(Edit tracking data)
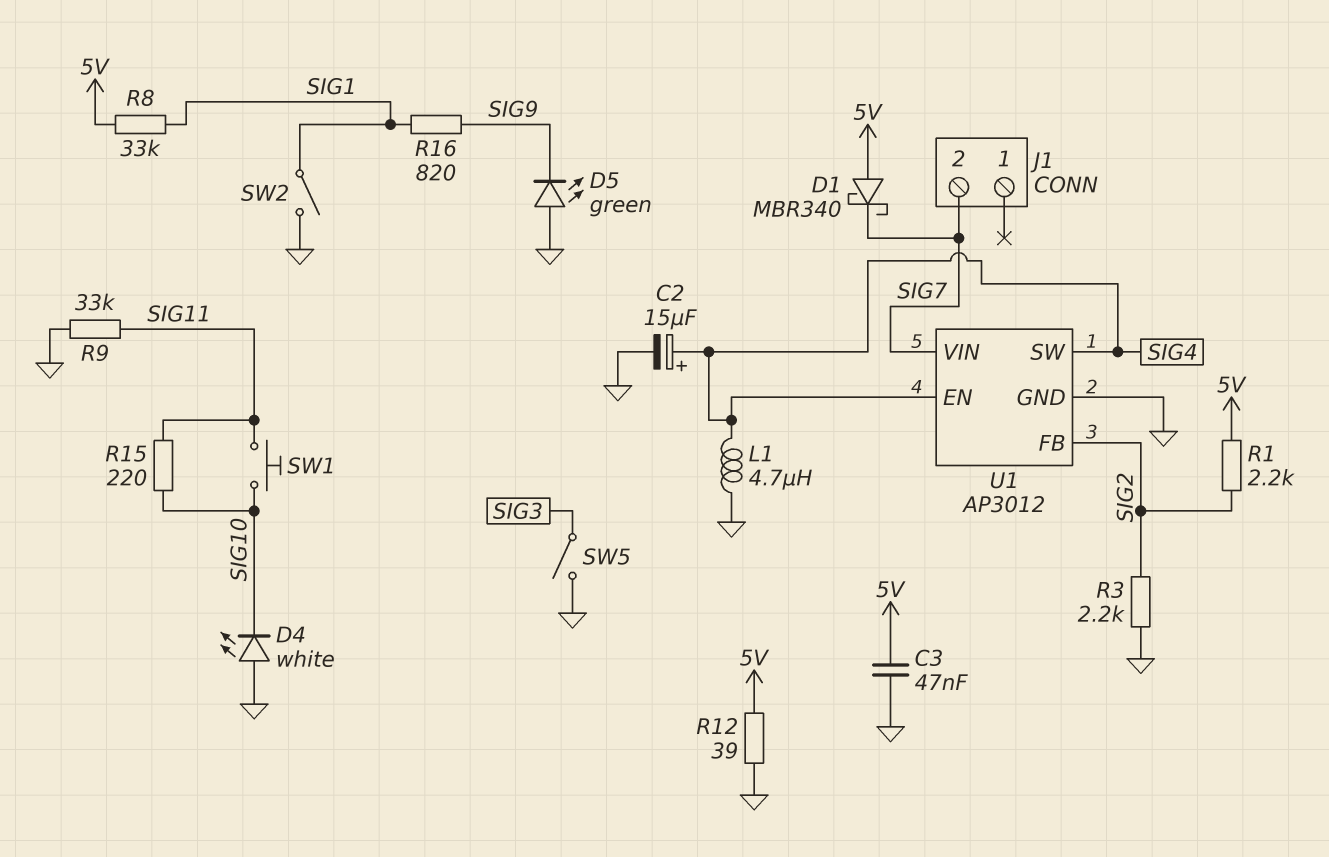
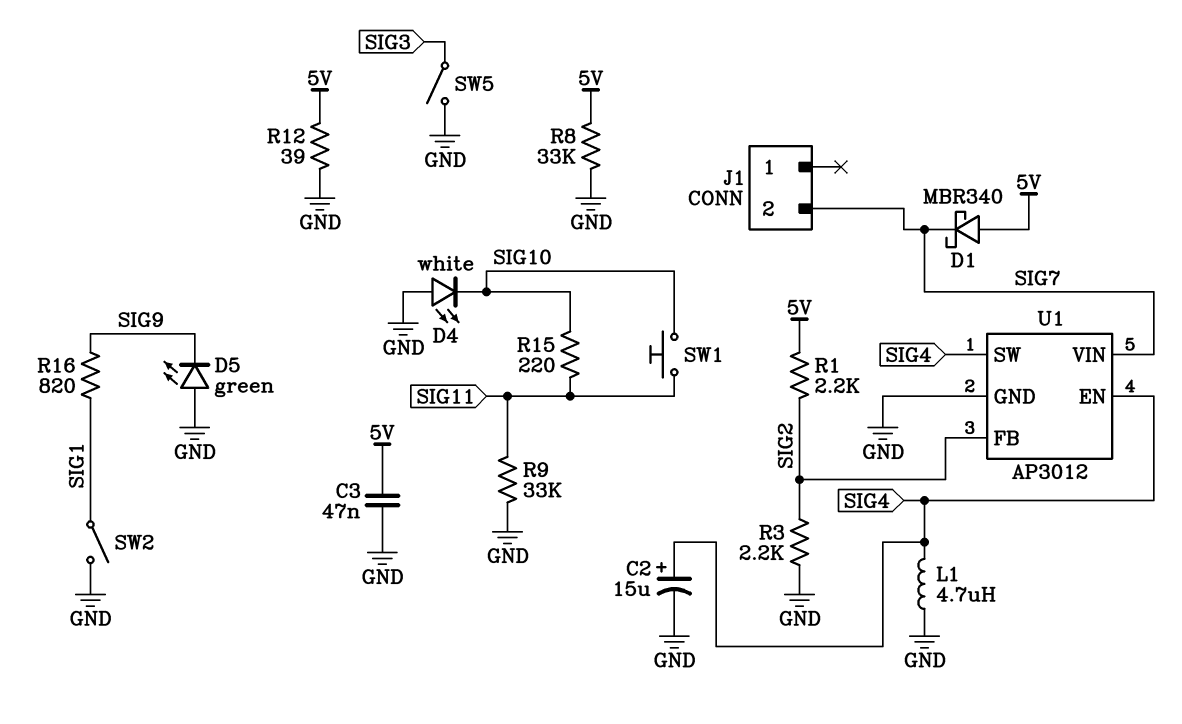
R8: 33k (5V, SIG1) -> 33k (5V, GND)

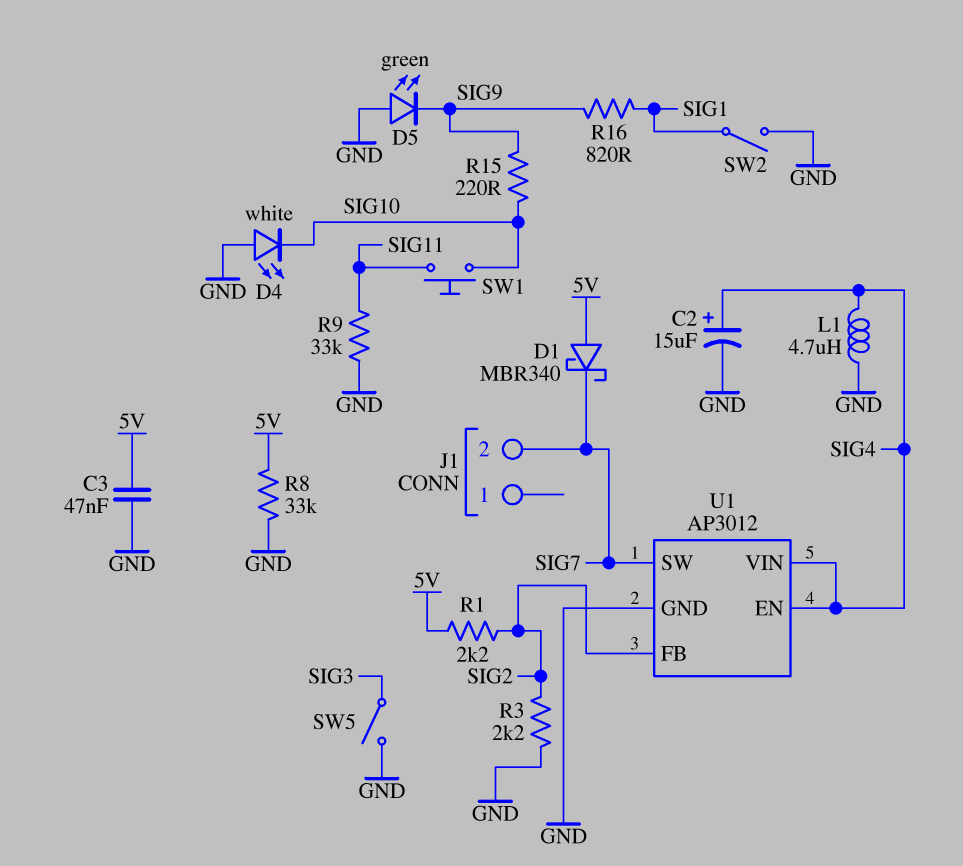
R12: 39 (5V, GND) -> none
R15: 220 (SIG10, SIG11) -> 220 (SIG9, SIG10)
U1 pin SW: SIG4 -> SIG7
U1 pin VIN: SIG7 -> SIG4

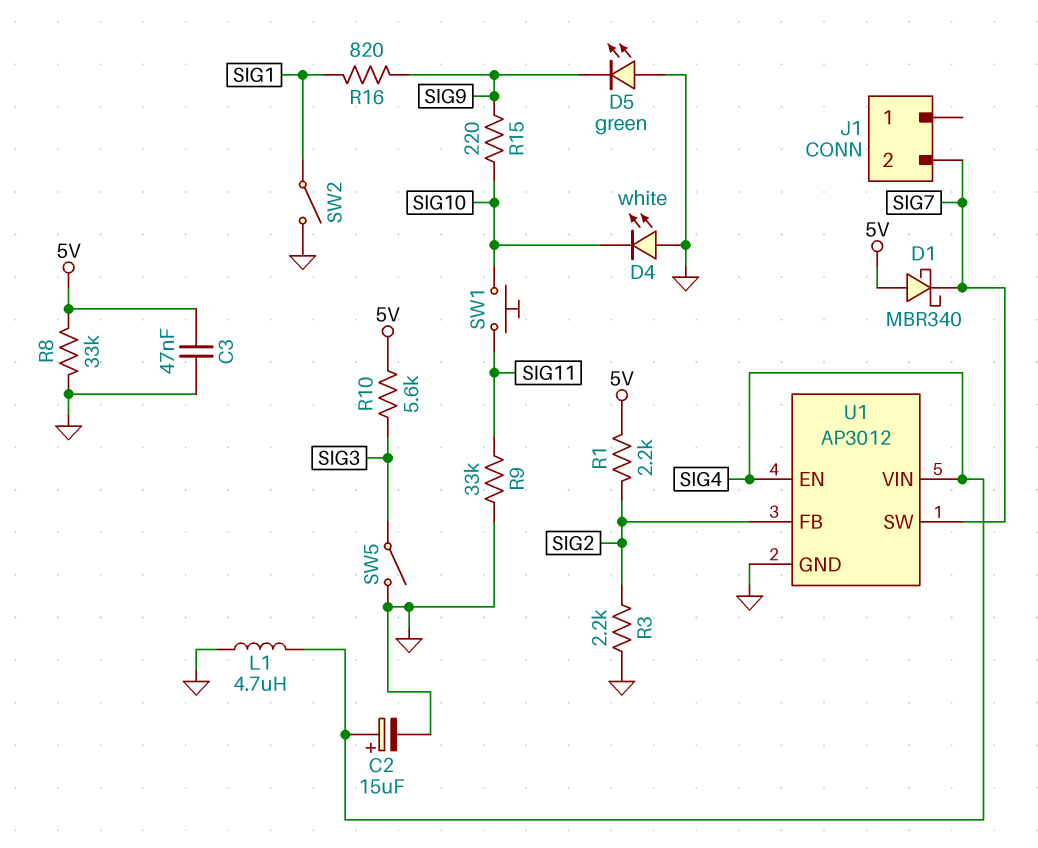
R10: none -> 5.6k (5V, SIG3)

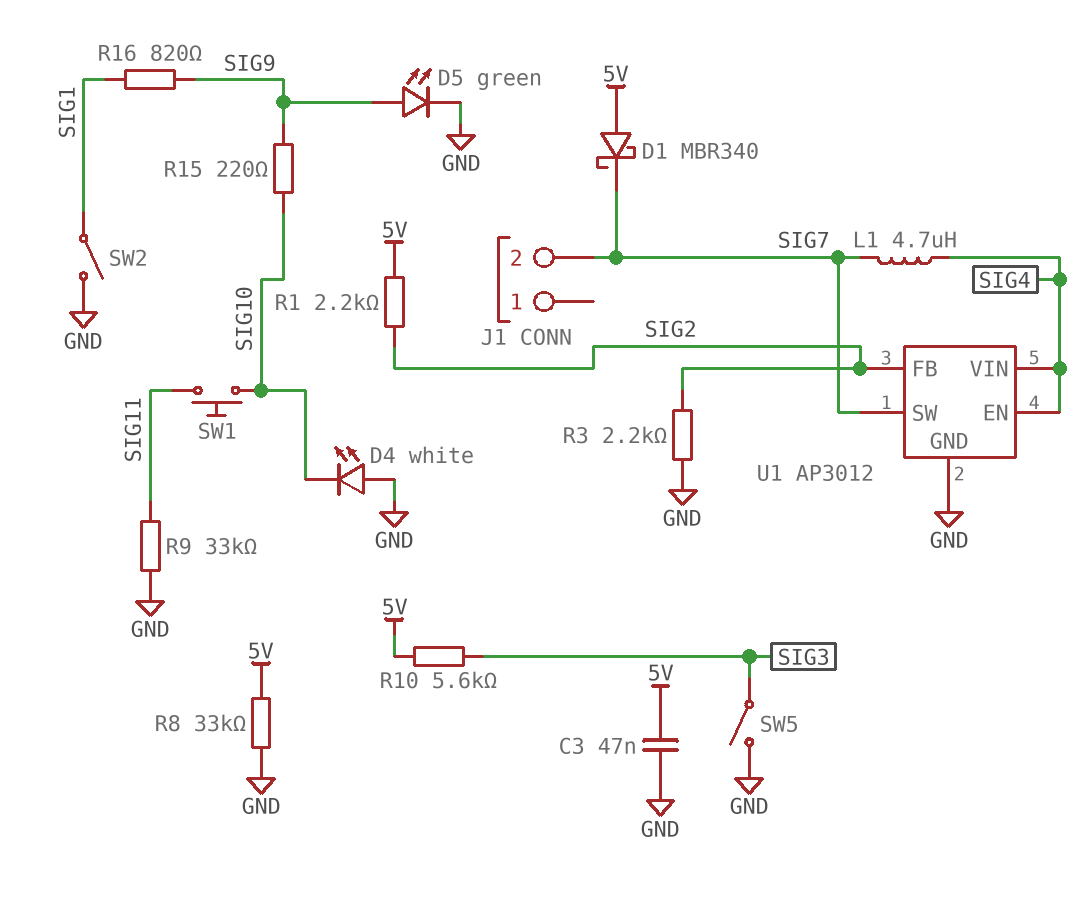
C2: 15uF (plus SIG4, minus GND) -> none
D5: LED green (A GND, K SIG9) -> LED green (A SIG9, K GND)
L1: 4.7uH (GND, SIG4) -> 4.7uH (SIG4, SIG7)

EXERCISE DETAILS
Once the line holding "U1 pin SW: SIG4 -> SIG7" is found, copy it and each later line exactly through the end of the data, leaving out the pictures.

SOLUTION TO THIS TASK
U1 pin SW: SIG4 -> SIG7
U1 pin VIN: SIG7 -> SIG4

R10: none -> 5.6k (5V, SIG3)

C2: 15uF (plus SIG4, minus GND) -> none
D5: LED green (A GND, K SIG9) -> LED green (A SIG9, K GND)
L1: 4.7uH (GND, SIG4) -> 4.7uH (SIG4, SIG7)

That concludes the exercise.